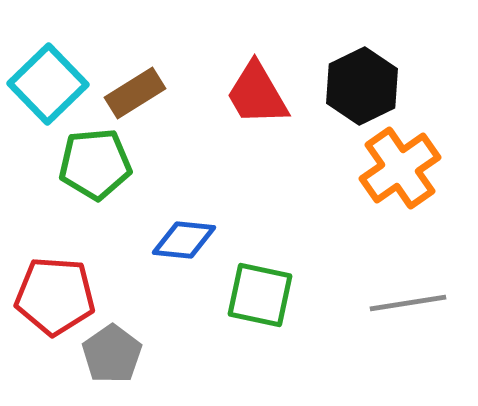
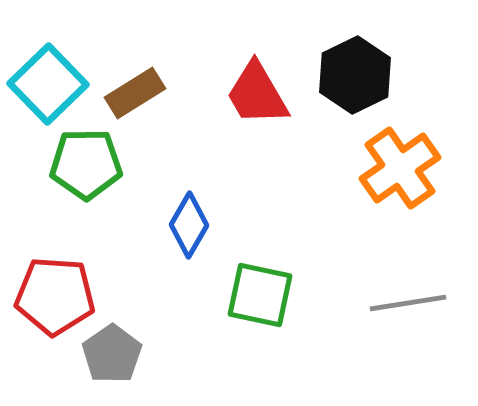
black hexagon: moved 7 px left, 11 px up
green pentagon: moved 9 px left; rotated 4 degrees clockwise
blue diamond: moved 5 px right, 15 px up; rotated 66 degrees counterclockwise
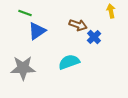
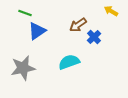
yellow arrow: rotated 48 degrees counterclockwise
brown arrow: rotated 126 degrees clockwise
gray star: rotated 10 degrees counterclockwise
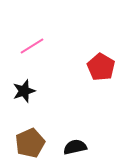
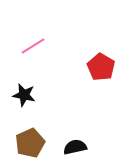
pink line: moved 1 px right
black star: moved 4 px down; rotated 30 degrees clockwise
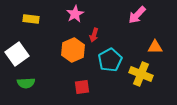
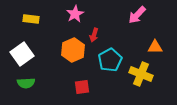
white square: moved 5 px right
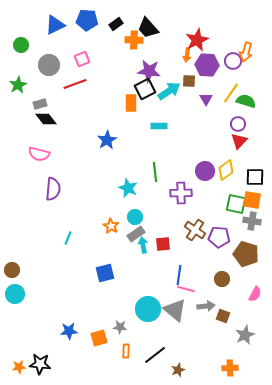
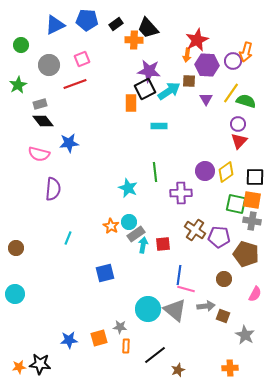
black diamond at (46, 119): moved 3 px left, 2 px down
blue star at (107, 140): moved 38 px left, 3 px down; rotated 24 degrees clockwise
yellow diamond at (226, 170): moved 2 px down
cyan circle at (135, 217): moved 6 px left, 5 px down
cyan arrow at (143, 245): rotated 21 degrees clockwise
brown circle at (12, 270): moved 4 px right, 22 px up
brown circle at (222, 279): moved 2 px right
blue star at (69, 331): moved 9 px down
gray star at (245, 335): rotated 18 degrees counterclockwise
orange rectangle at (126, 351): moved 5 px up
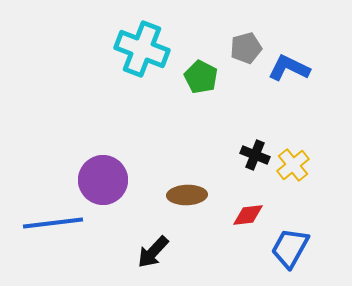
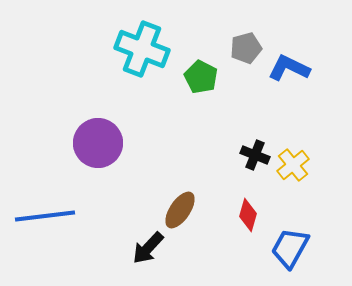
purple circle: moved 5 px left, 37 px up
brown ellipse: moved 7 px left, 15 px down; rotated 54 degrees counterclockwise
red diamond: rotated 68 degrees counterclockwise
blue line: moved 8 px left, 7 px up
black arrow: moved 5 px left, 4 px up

PROBLEM DESCRIPTION: Whenever a line in the entries above includes the word "degrees", pull that line out.

TASK RESPONSE:
green pentagon: moved 9 px left; rotated 4 degrees clockwise
blue diamond: moved 5 px right, 15 px up; rotated 66 degrees counterclockwise
yellow arrow: rotated 48 degrees counterclockwise
brown arrow: rotated 126 degrees clockwise
gray star: rotated 10 degrees counterclockwise
black star: moved 4 px down; rotated 30 degrees clockwise
blue star at (107, 140): moved 38 px left, 3 px down; rotated 24 degrees clockwise
cyan arrow at (143, 245): rotated 21 degrees clockwise
gray star at (245, 335): rotated 18 degrees counterclockwise
brown ellipse: moved 7 px left, 15 px down; rotated 54 degrees counterclockwise
red diamond: rotated 68 degrees counterclockwise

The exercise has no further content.